Data items:

____

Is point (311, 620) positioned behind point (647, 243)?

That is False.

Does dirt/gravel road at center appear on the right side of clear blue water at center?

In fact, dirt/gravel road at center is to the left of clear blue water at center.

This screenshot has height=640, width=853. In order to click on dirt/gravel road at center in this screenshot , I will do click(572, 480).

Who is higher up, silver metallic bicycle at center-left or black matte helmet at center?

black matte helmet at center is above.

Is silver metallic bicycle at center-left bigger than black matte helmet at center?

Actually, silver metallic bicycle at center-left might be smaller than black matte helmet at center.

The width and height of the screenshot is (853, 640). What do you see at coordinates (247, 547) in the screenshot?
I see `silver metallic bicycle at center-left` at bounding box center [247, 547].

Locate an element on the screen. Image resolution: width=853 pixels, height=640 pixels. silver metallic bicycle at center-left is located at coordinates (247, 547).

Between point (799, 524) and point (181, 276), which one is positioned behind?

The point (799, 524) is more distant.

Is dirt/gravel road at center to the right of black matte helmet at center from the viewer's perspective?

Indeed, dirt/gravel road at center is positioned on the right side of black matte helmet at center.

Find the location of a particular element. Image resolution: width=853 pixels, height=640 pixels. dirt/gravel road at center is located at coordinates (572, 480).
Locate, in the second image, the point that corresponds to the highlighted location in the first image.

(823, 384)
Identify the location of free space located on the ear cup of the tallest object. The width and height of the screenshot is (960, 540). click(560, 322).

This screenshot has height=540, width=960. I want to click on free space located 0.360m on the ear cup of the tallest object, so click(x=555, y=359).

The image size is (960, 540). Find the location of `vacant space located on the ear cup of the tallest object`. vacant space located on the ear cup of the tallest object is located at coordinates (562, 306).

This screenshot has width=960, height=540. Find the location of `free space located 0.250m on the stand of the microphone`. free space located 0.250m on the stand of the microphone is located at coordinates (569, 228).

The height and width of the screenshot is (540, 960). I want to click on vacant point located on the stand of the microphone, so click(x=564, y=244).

____

> _Required task_: Copy out every item above, word for word and in the same order.

> _Completed task_:
Is point (311, 620) positioned behind point (647, 243)?

That is False.

Does dirt/gravel road at center appear on the right side of clear blue water at center?

In fact, dirt/gravel road at center is to the left of clear blue water at center.

This screenshot has height=640, width=853. In order to click on dirt/gravel road at center in this screenshot , I will do click(572, 480).

Who is higher up, silver metallic bicycle at center-left or black matte helmet at center?

black matte helmet at center is above.

Is silver metallic bicycle at center-left bigger than black matte helmet at center?

Actually, silver metallic bicycle at center-left might be smaller than black matte helmet at center.

The width and height of the screenshot is (853, 640). What do you see at coordinates (247, 547) in the screenshot?
I see `silver metallic bicycle at center-left` at bounding box center [247, 547].

Locate an element on the screen. Image resolution: width=853 pixels, height=640 pixels. silver metallic bicycle at center-left is located at coordinates (247, 547).

Between point (799, 524) and point (181, 276), which one is positioned behind?

The point (799, 524) is more distant.

Is dirt/gravel road at center to the right of black matte helmet at center from the viewer's perspective?

Indeed, dirt/gravel road at center is positioned on the right side of black matte helmet at center.

Find the location of a particular element. Image resolution: width=853 pixels, height=640 pixels. dirt/gravel road at center is located at coordinates (572, 480).
Locate, in the second image, the point that corresponds to the highlighted location in the first image.

(823, 384)
Identify the location of free space located on the ear cup of the tallest object. The width and height of the screenshot is (960, 540). click(560, 322).

This screenshot has height=540, width=960. I want to click on free space located 0.360m on the ear cup of the tallest object, so click(x=555, y=359).

The image size is (960, 540). Find the location of `vacant space located on the ear cup of the tallest object`. vacant space located on the ear cup of the tallest object is located at coordinates (562, 306).

This screenshot has width=960, height=540. Find the location of `free space located 0.250m on the stand of the microphone`. free space located 0.250m on the stand of the microphone is located at coordinates (569, 228).

The height and width of the screenshot is (540, 960). I want to click on vacant point located on the stand of the microphone, so click(x=564, y=244).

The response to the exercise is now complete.